BEGIN

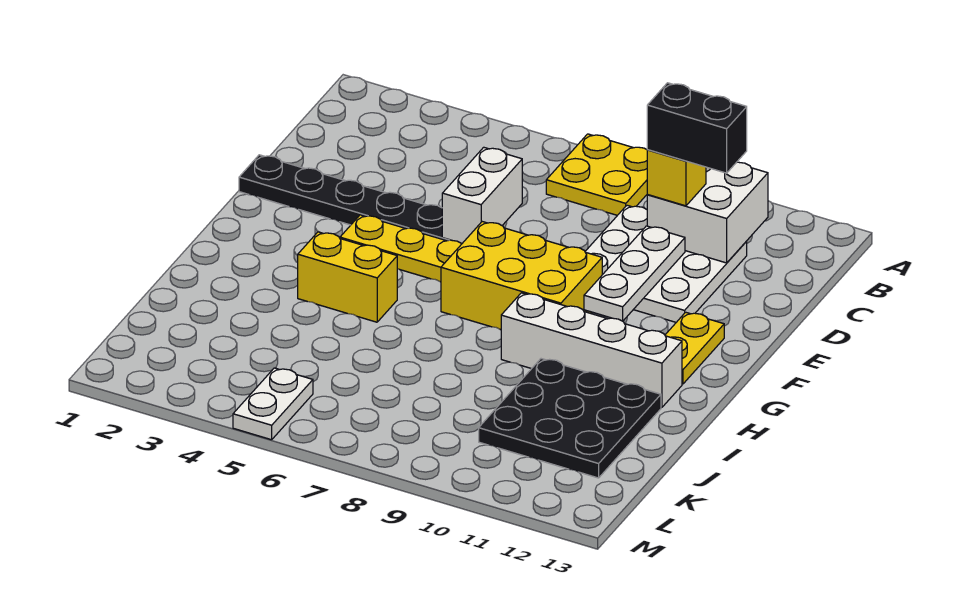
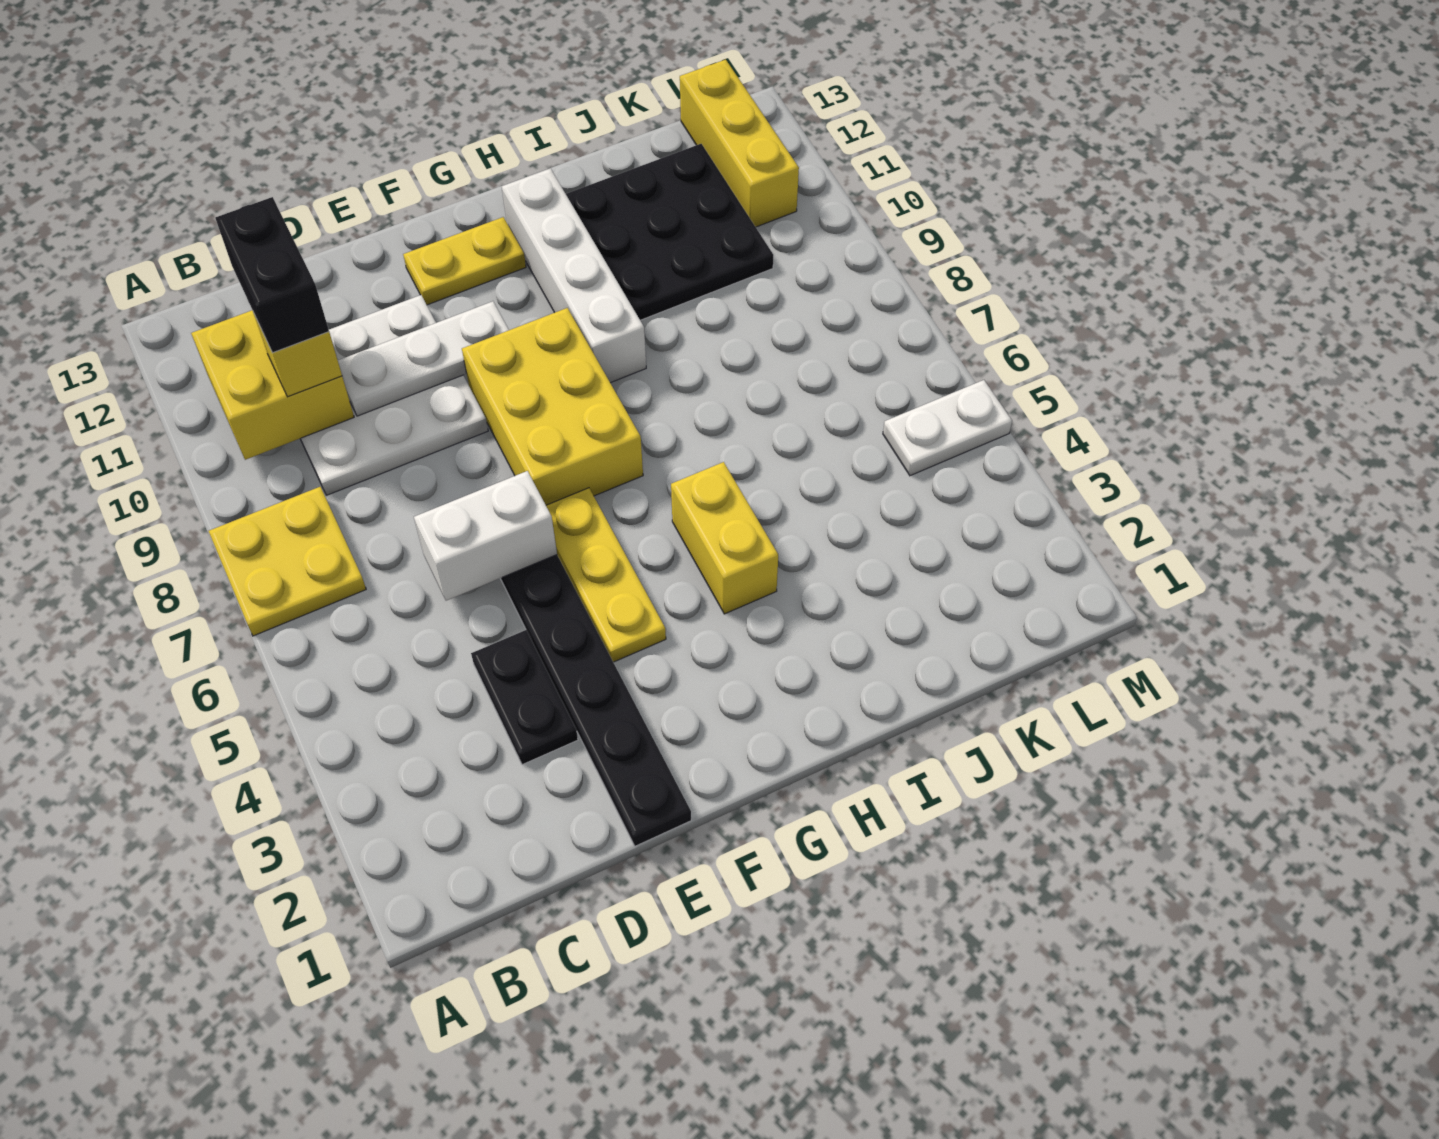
white brick B10:C11 level 2 -> yellow brick B10:C11 level 2
none -> black plate D3:D4 level 1
none -> yellow brick L11:L13 level 1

END

= WHAT TO PRODUCE =
Print the listing exactly, minus any pictures.

= RESULT OF THIS EXERCISE =
white brick B10:C11 level 2 -> yellow brick B10:C11 level 2
none -> black plate D3:D4 level 1
none -> yellow brick L11:L13 level 1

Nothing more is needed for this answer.